--- Data shown ---
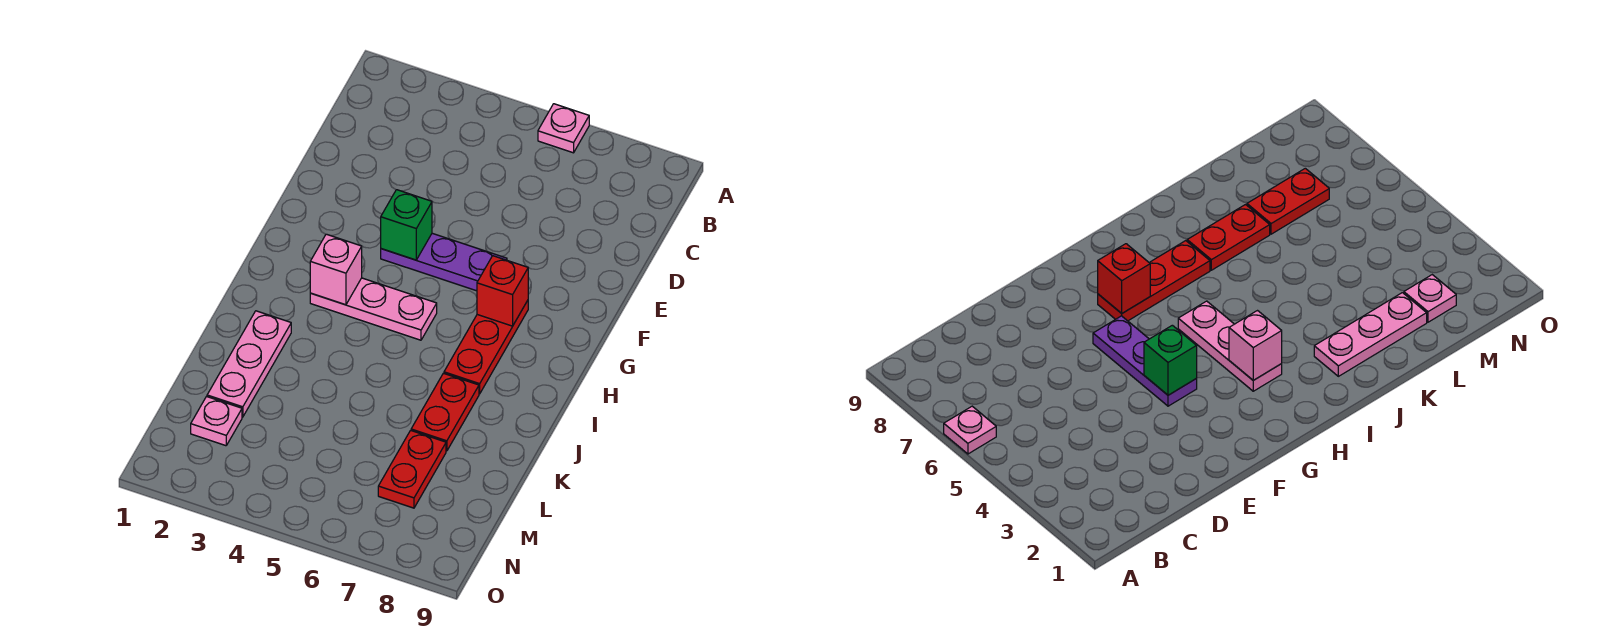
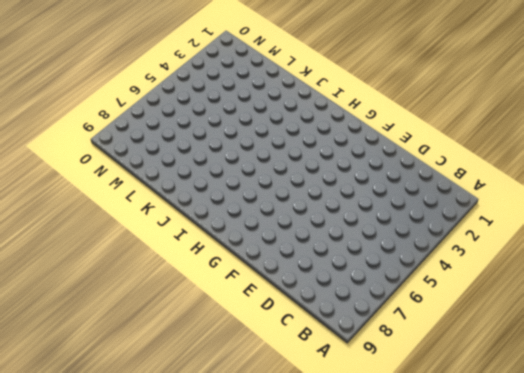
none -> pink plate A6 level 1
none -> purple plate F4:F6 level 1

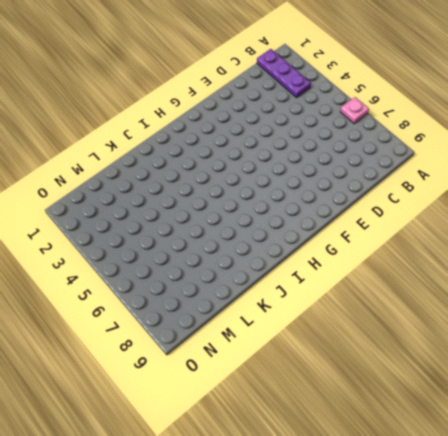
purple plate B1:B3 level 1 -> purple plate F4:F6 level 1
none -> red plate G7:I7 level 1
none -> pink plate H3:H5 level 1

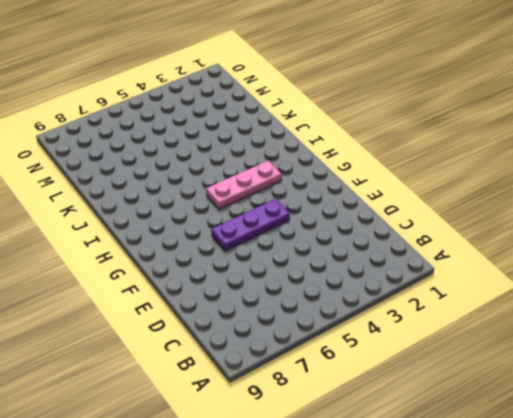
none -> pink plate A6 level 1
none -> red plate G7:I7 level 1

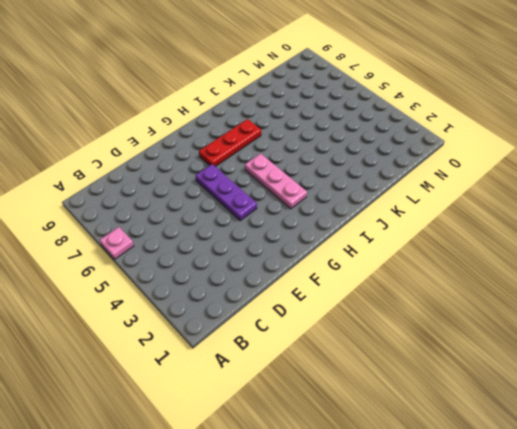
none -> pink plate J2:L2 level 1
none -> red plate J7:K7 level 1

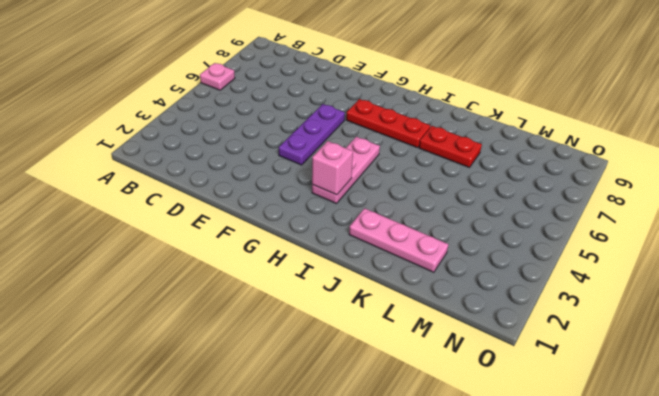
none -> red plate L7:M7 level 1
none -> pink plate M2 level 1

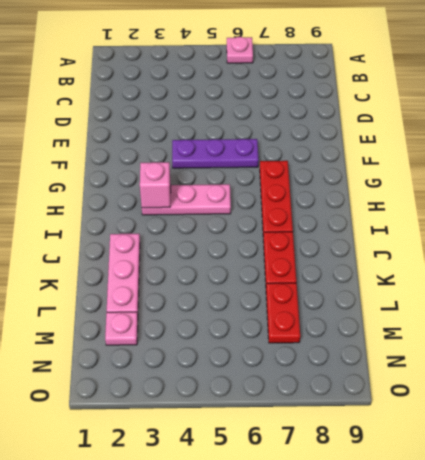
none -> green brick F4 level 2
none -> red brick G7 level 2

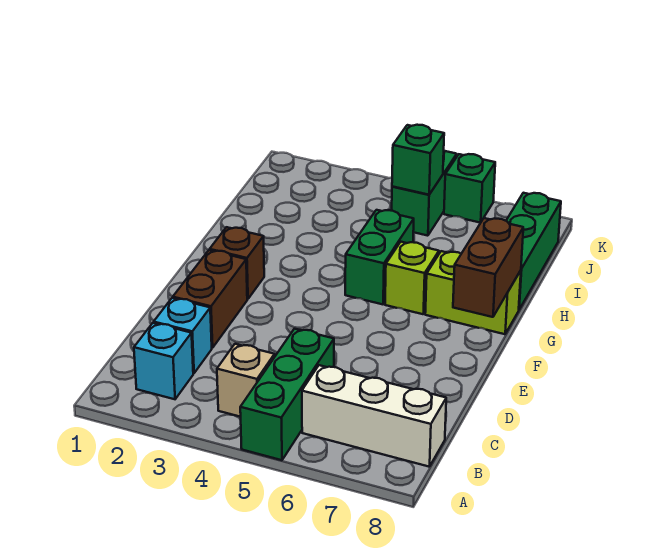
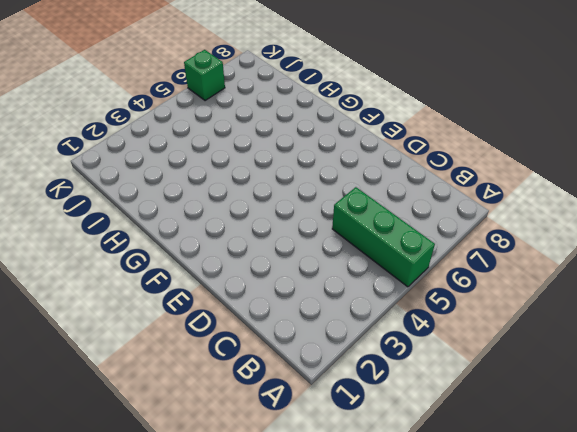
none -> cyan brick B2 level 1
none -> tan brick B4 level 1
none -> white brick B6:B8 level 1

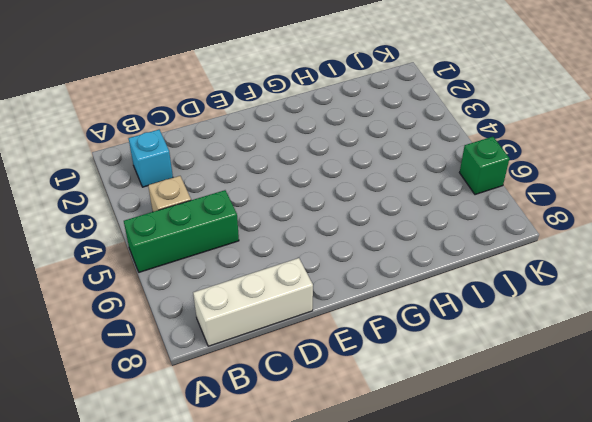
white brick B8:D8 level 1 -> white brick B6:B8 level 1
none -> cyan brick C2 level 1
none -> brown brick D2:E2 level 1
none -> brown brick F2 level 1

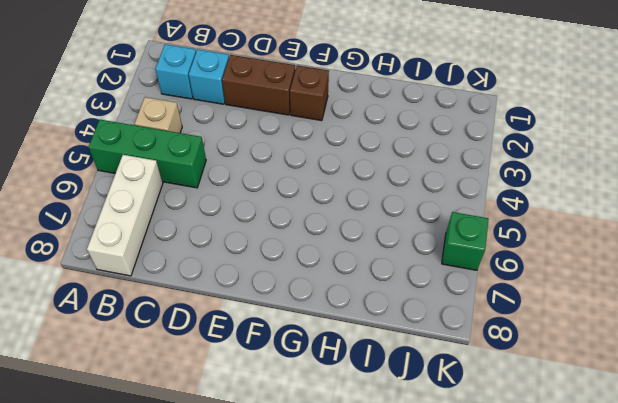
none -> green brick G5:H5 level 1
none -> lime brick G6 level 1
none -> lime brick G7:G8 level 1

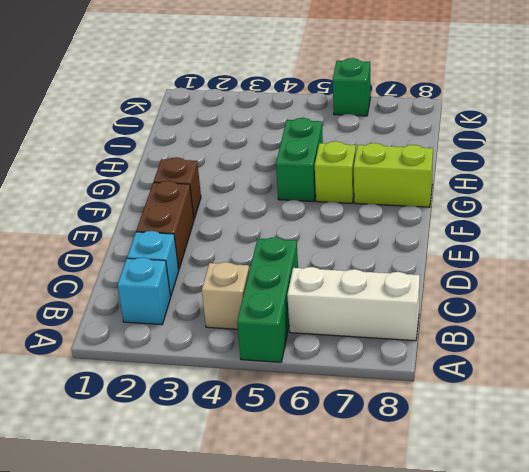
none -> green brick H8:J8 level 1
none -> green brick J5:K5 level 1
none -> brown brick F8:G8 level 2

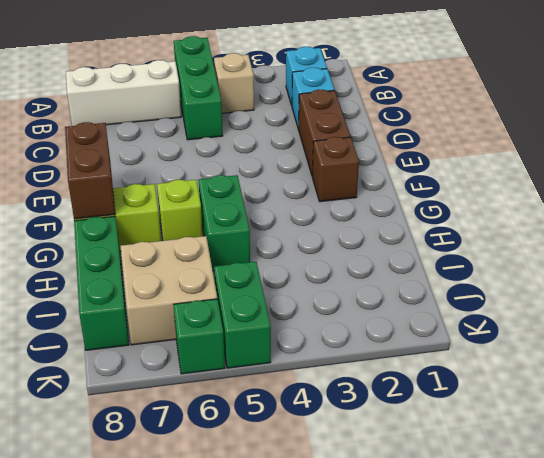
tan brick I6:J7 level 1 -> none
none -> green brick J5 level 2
---
Drop every image, please, and write out the data above exactly as shown.

● Response area:
none -> pink plate A6 level 1
none -> purple plate F4:F6 level 1

purple plate B1:B3 level 1 -> purple plate F4:F6 level 1
none -> red plate G7:I7 level 1
none -> pink plate H3:H5 level 1

none -> pink plate A6 level 1
none -> red plate G7:I7 level 1

none -> pink plate J2:L2 level 1
none -> red plate J7:K7 level 1

none -> red plate L7:M7 level 1
none -> pink plate M2 level 1

none -> green brick F4 level 2
none -> red brick G7 level 2

none -> cyan brick B2 level 1
none -> tan brick B4 level 1
none -> white brick B6:B8 level 1

white brick B8:D8 level 1 -> white brick B6:B8 level 1
none -> cyan brick C2 level 1
none -> brown brick D2:E2 level 1
none -> brown brick F2 level 1

none -> green brick G5:H5 level 1
none -> lime brick G6 level 1
none -> lime brick G7:G8 level 1

none -> green brick H8:J8 level 1
none -> green brick J5:K5 level 1
none -> brown brick F8:G8 level 2

tan brick I6:J7 level 1 -> none
none -> green brick J5 level 2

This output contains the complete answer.